* Problem *
Pictures stay out, but every line of the data is copied exactly.
BEGIN Given entries
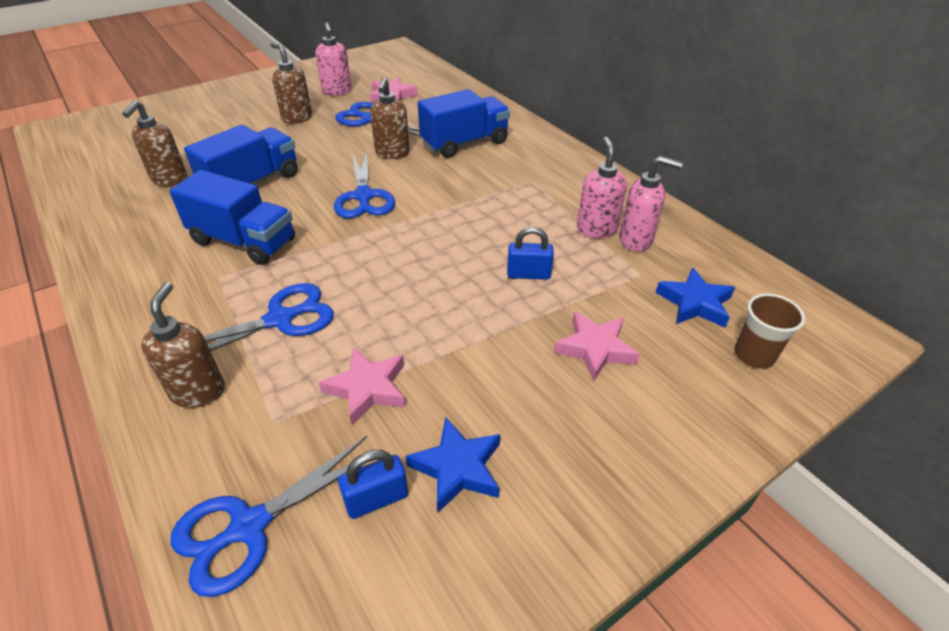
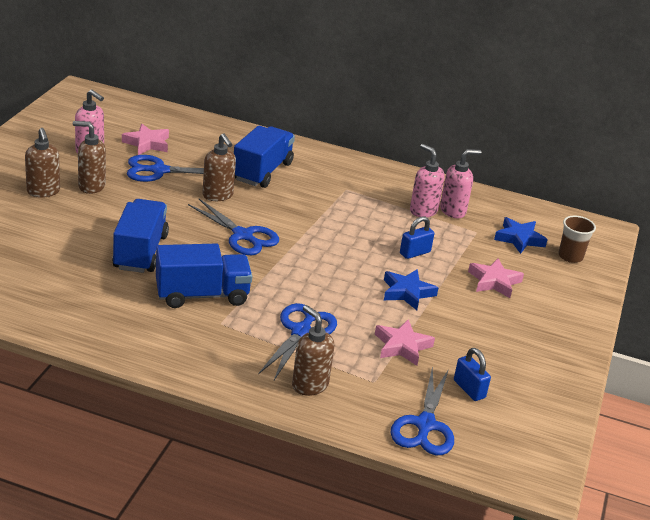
camera: 40 degrees left, 10 degrees down
brown soap dispenser [122,100,187,186] -> brown soap dispenser moved to [25,128,60,198]
blue padlock [338,450,408,519] -> blue padlock turned 60 degrees counterclockwise [454,348,491,401]
blue star [406,417,500,512] -> blue star moved to [384,269,438,310]

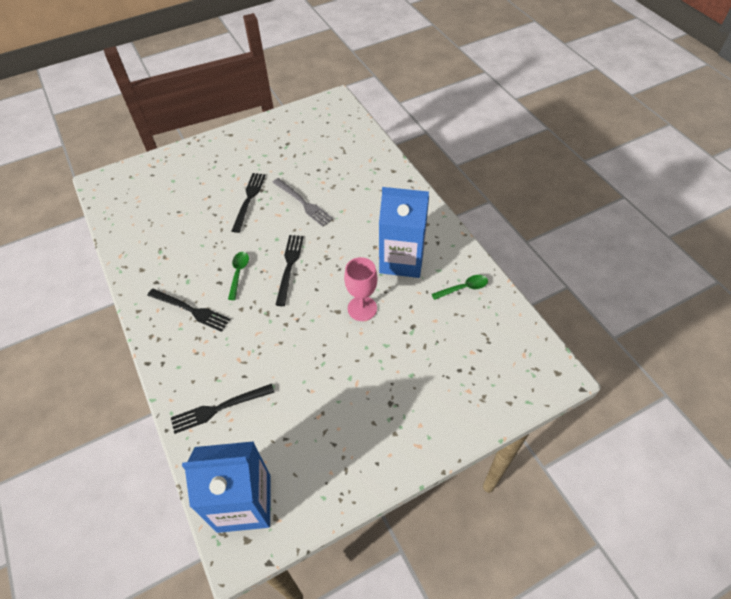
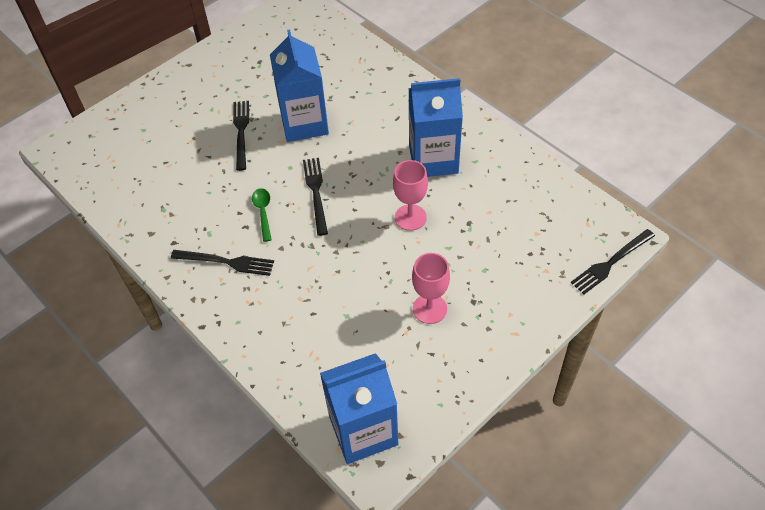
camera: 15 degrees left, 0 degrees up
black fork [171,384,275,434] -> black fork moved to [571,229,655,294]
grey fork [272,178,333,227] -> blue carton [270,29,329,142]
green spoon [432,275,488,300] -> none
none -> pink goblet [412,253,450,324]

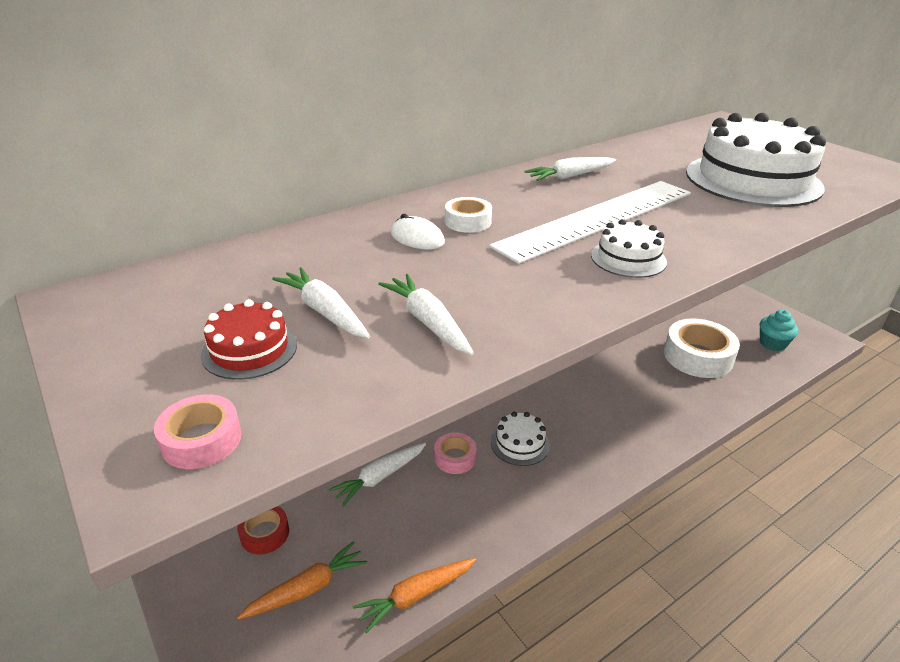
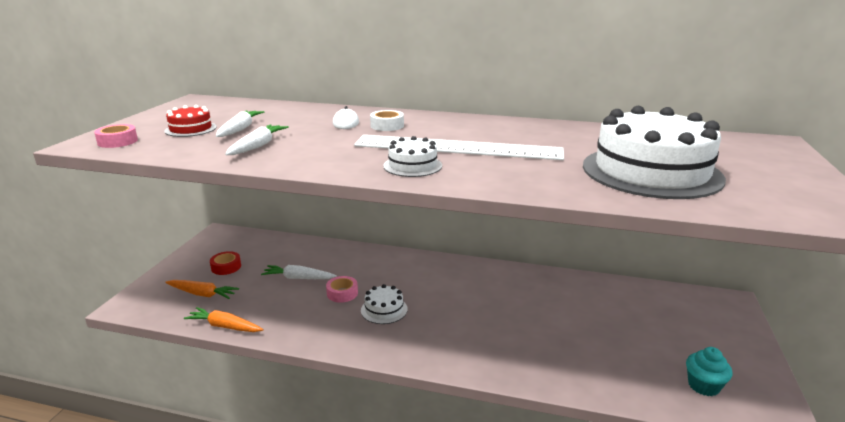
camera: 50 degrees right, 10 degrees down
white carrot [524,157,616,181] -> none
white tape [664,318,740,378] -> none

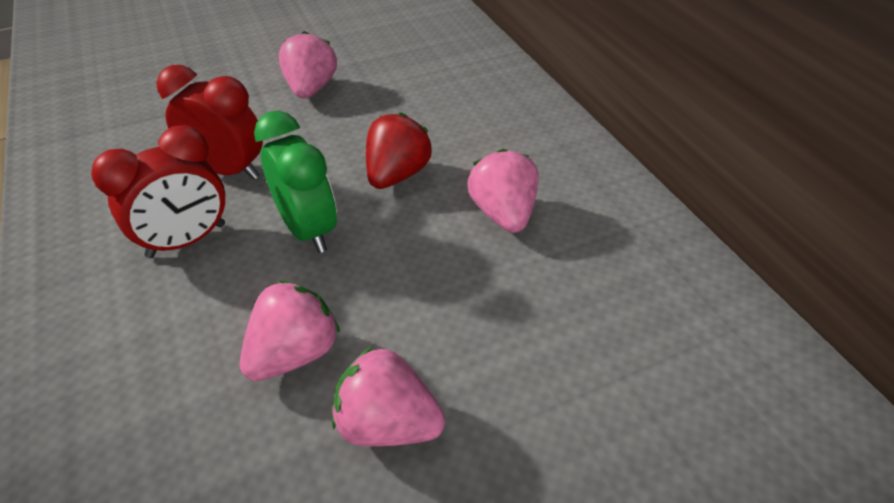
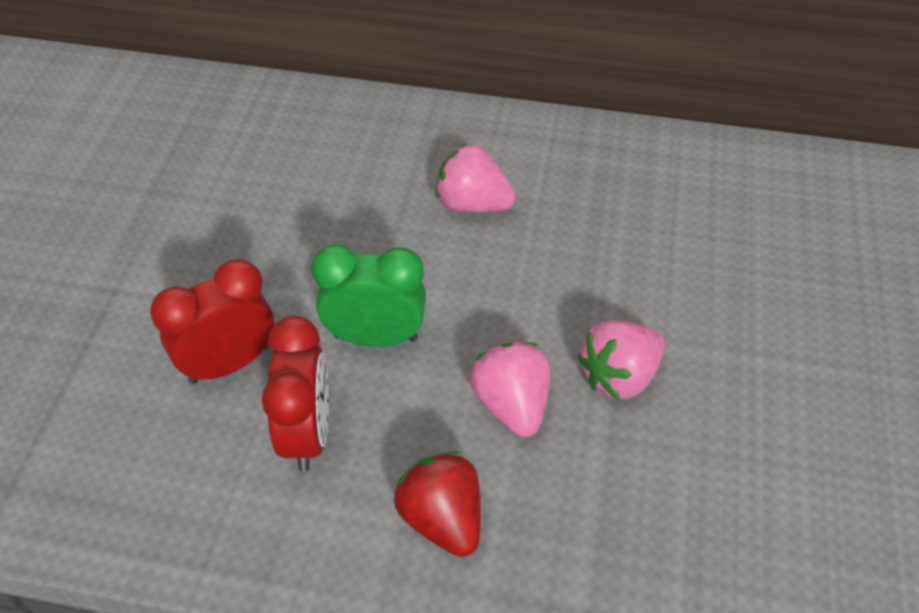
camera: 55 degrees left, 5 degrees up
pink strawberry [279,31,337,99] -> none
red strawberry [366,112,432,189] -> red strawberry moved to [394,451,481,557]

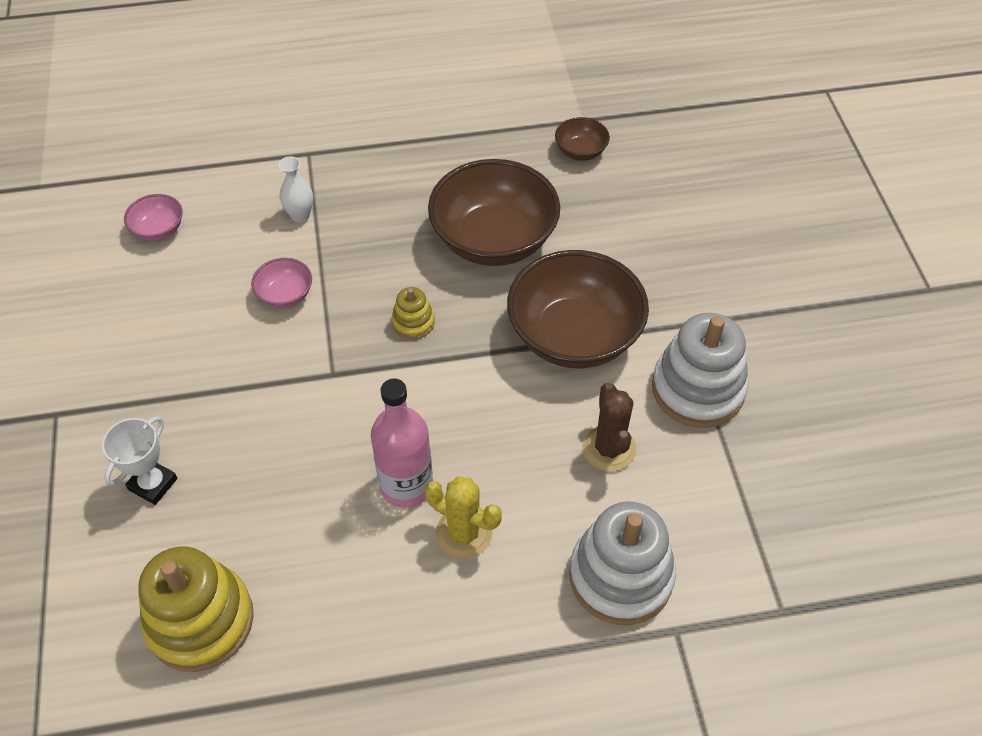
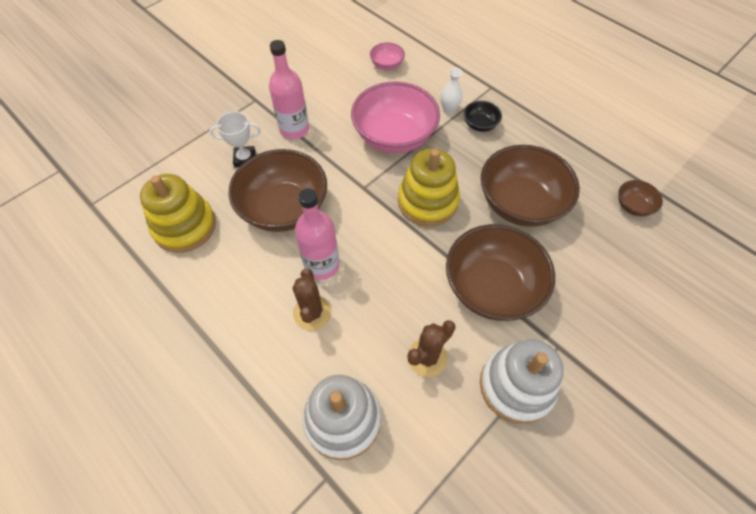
camera: 55 degrees right, 5 degrees up
pink bowl [251,258,312,308] -> pink bowl [351,81,440,153], size x2.22
yellow stacking toy [391,287,435,339] -> yellow stacking toy [398,149,460,227], size x2.08
yellow cactus [425,477,502,559] -> brown cactus [293,268,332,330]
none -> brown bowl [228,149,327,232]
none -> pink bottle [269,40,309,139]
none -> black bowl [464,101,502,132]

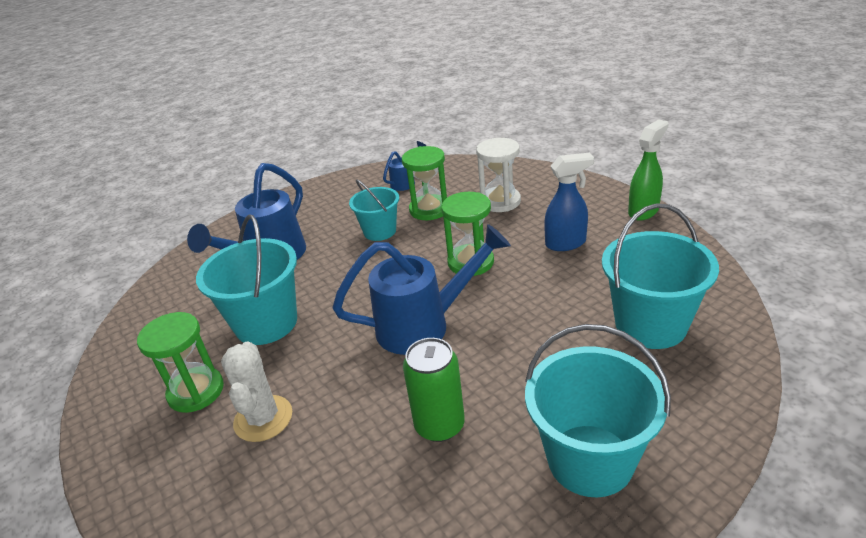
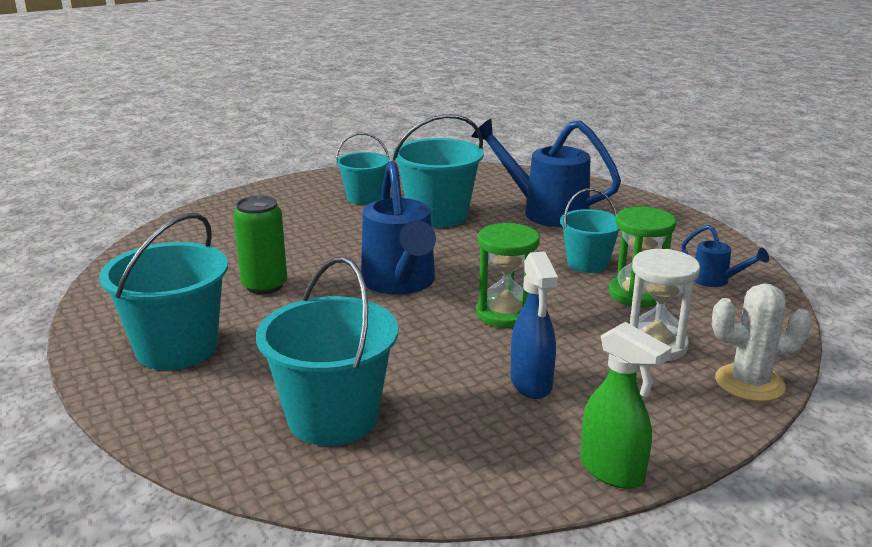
camera: 90 degrees right, 10 degrees down
green hourglass [137,312,224,413] -> turquoise bucket [336,133,390,204]
white cactus [221,341,292,442] -> white cactus moved to [712,283,812,402]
END Given entries
* Final answer *
camera: 40 degrees left, 10 degrees down
brown soap dispenser [122,100,187,186] -> brown soap dispenser moved to [25,128,60,198]
blue padlock [338,450,408,519] -> blue padlock turned 60 degrees counterclockwise [454,348,491,401]
blue star [406,417,500,512] -> blue star moved to [384,269,438,310]

camera: 15 degrees left, 0 degrees up
black fork [171,384,275,434] -> black fork moved to [571,229,655,294]
grey fork [272,178,333,227] -> blue carton [270,29,329,142]
green spoon [432,275,488,300] -> none
none -> pink goblet [412,253,450,324]

camera: 50 degrees right, 10 degrees down
white carrot [524,157,616,181] -> none
white tape [664,318,740,378] -> none

camera: 55 degrees left, 5 degrees up
pink strawberry [279,31,337,99] -> none
red strawberry [366,112,432,189] -> red strawberry moved to [394,451,481,557]

camera: 55 degrees right, 5 degrees up
pink bowl [251,258,312,308] -> pink bowl [351,81,440,153], size x2.22
yellow stacking toy [391,287,435,339] -> yellow stacking toy [398,149,460,227], size x2.08
yellow cactus [425,477,502,559] -> brown cactus [293,268,332,330]
none -> brown bowl [228,149,327,232]
none -> pink bottle [269,40,309,139]
none -> black bowl [464,101,502,132]

camera: 90 degrees right, 10 degrees down
green hourglass [137,312,224,413] -> turquoise bucket [336,133,390,204]
white cactus [221,341,292,442] -> white cactus moved to [712,283,812,402]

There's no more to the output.